RECORDED DATA:
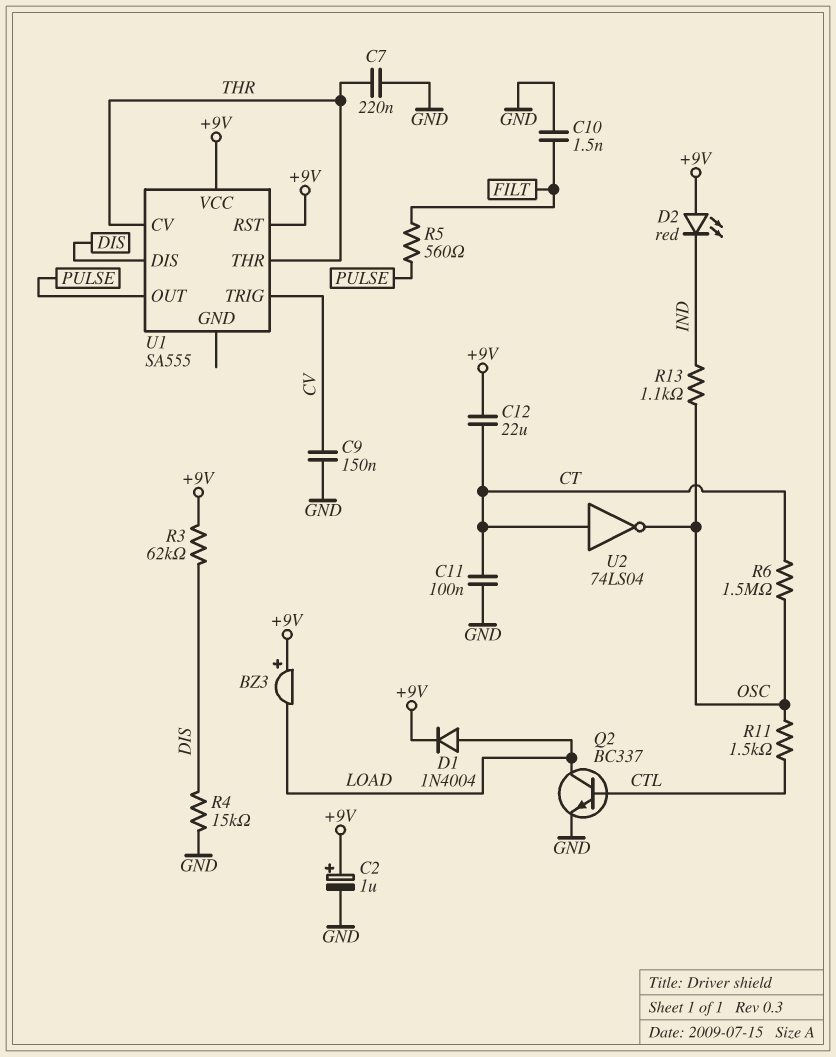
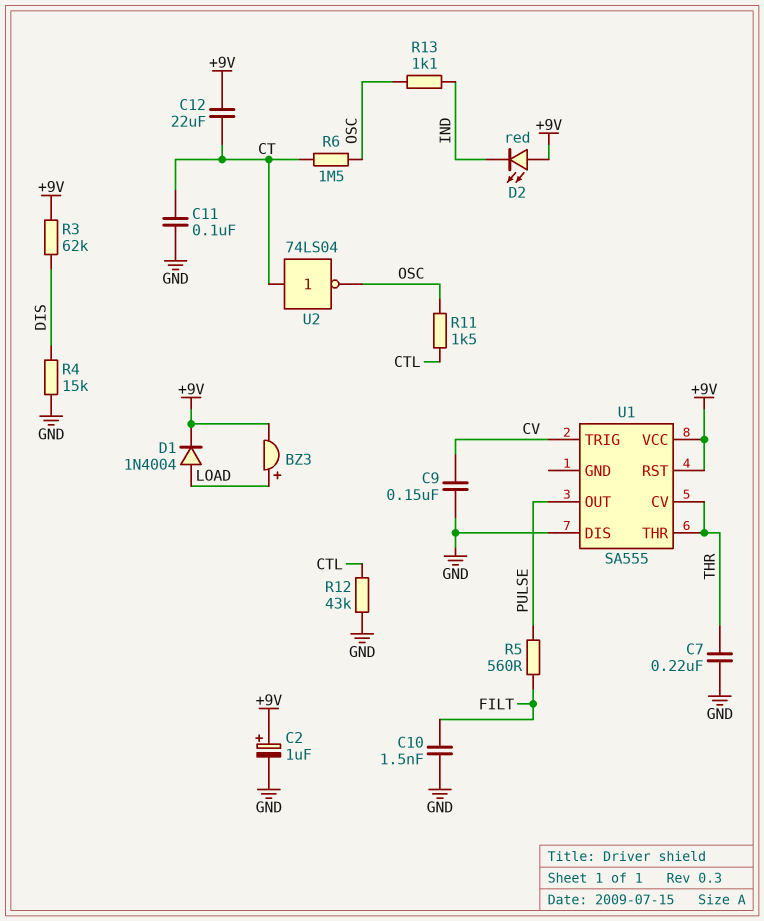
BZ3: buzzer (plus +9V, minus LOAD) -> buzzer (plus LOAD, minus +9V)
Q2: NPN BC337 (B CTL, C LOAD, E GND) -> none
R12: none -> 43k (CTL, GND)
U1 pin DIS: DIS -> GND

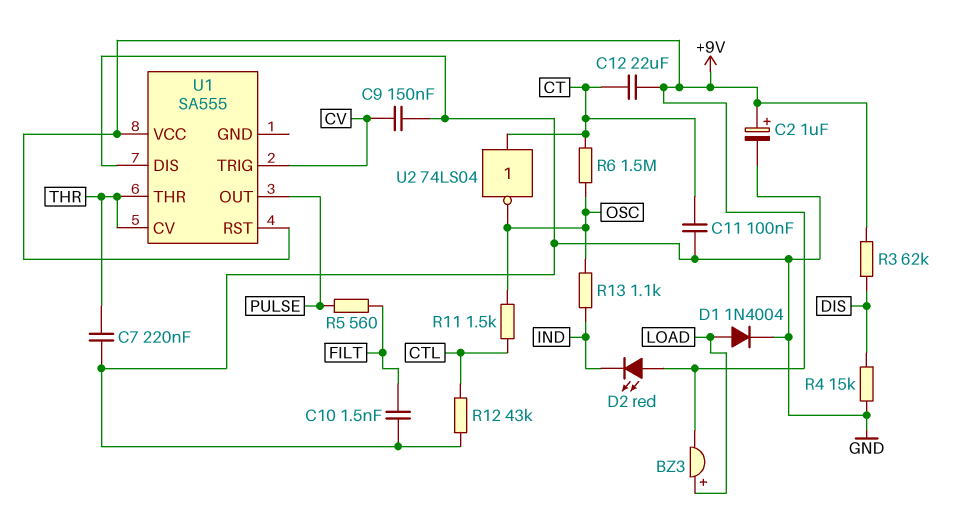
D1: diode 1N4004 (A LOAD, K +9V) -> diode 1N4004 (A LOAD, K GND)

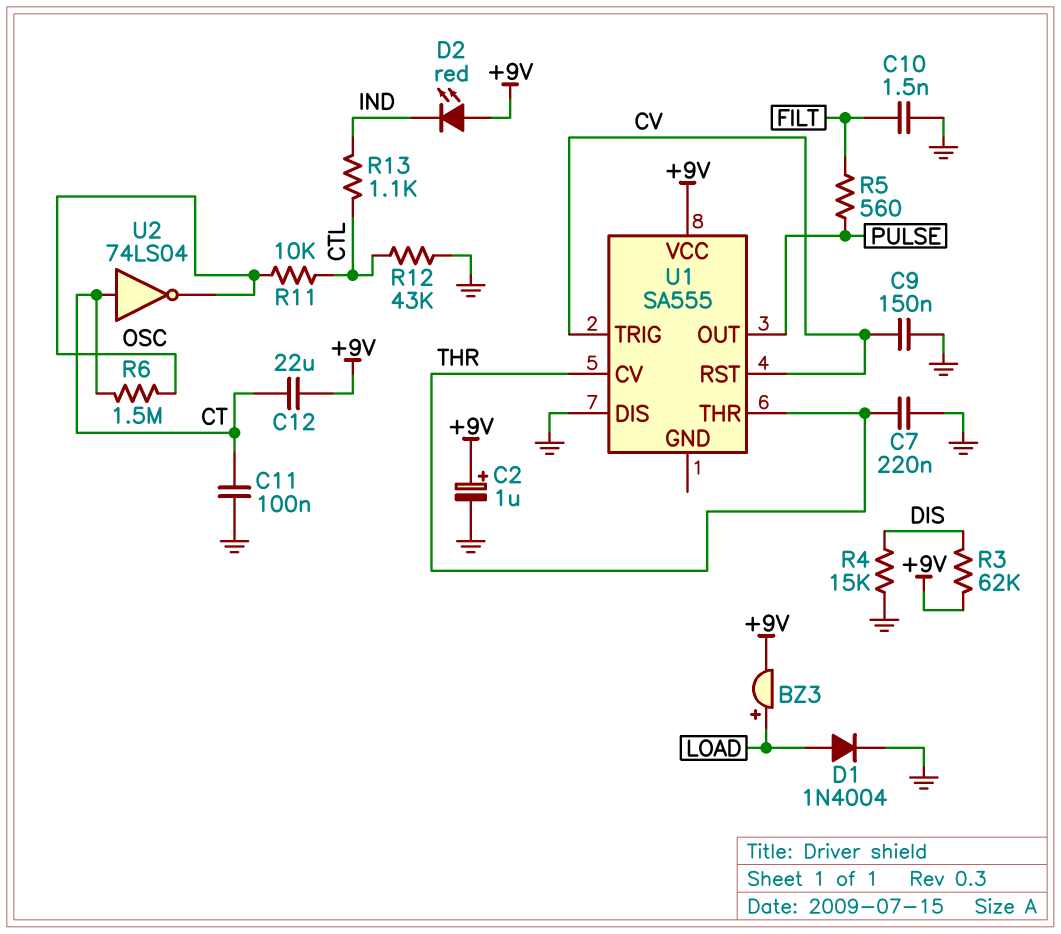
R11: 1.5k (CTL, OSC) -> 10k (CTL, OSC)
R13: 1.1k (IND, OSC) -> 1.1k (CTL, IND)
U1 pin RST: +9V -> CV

PROBLEM DESCRIPTION: Quote the lines of the listing above that run from the line with "R11: 1.5k (CTL, OSC) -> 10k (CTL, OSC)" through its last line, both included, and nothing else.

ANSWER TO THIS PROBLEM:
R11: 1.5k (CTL, OSC) -> 10k (CTL, OSC)
R13: 1.1k (IND, OSC) -> 1.1k (CTL, IND)
U1 pin RST: +9V -> CV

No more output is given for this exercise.